[Object change descriptions]
-=-=-

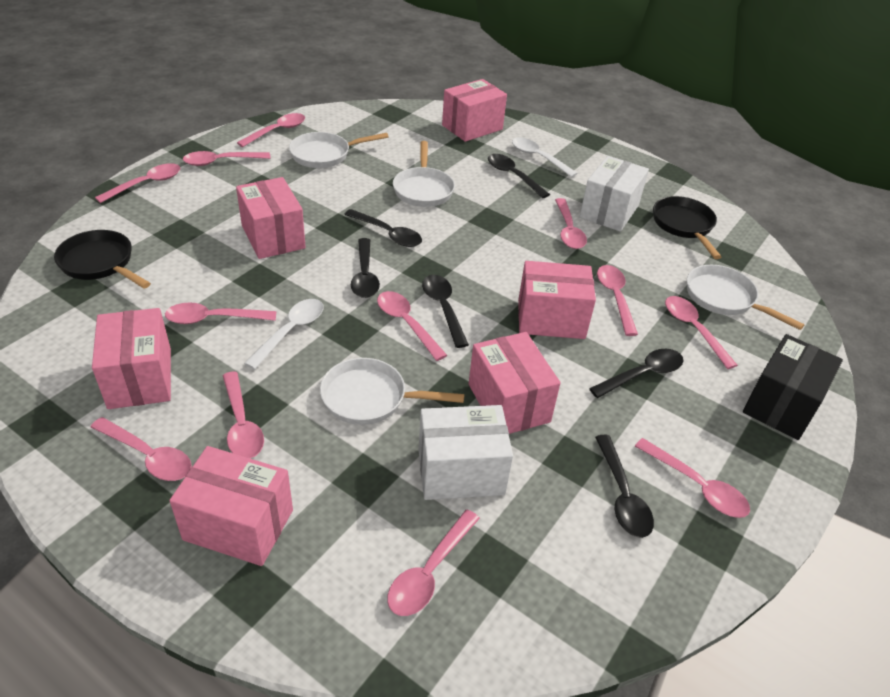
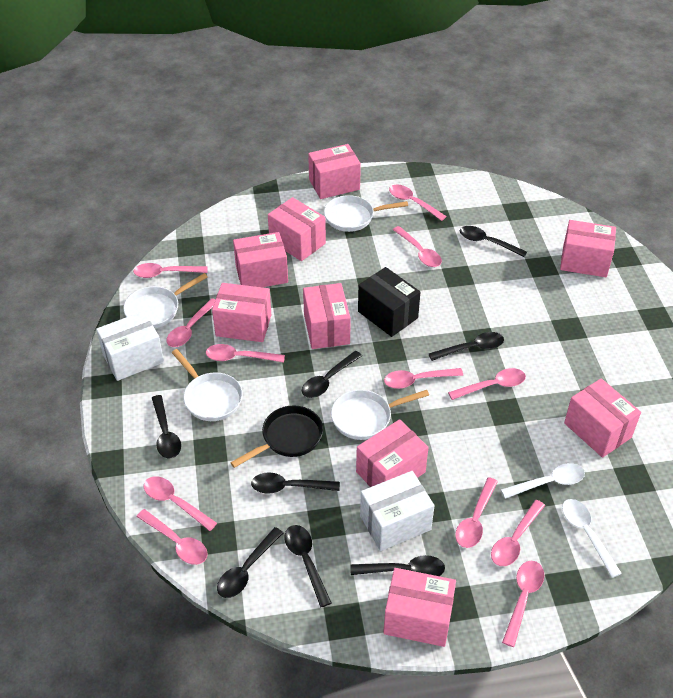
black pan: 2 -> 1
black spoon: 6 -> 8
pink box: 6 -> 9

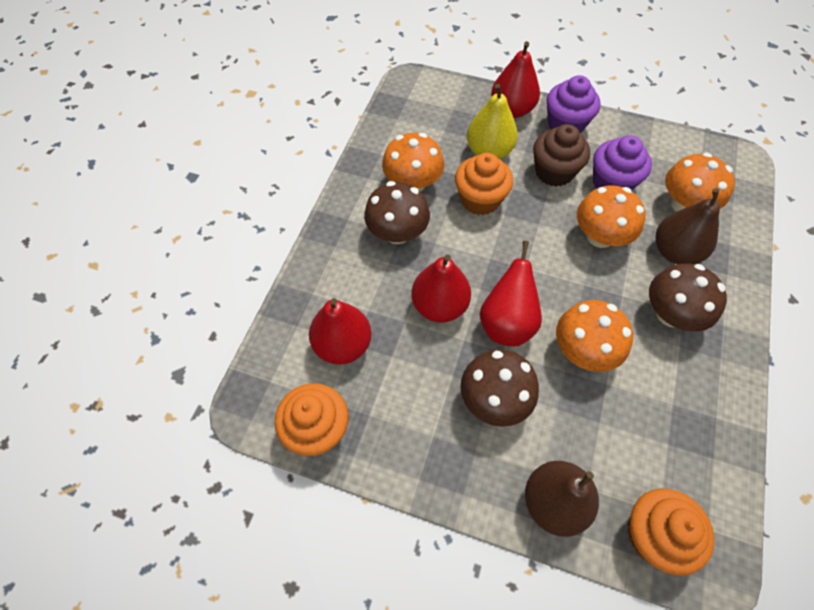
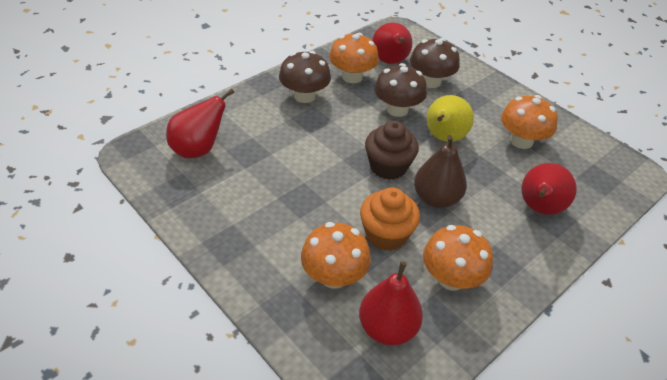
brown pear: 2 -> 1
orange cupcake: 3 -> 1
purple cupcake: 2 -> 0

-=-=-

### What the exercise asks
Please copy the entries in full. Leave each image out.

### Your solution
black pan: 2 -> 1
black spoon: 6 -> 8
pink box: 6 -> 9

brown pear: 2 -> 1
orange cupcake: 3 -> 1
purple cupcake: 2 -> 0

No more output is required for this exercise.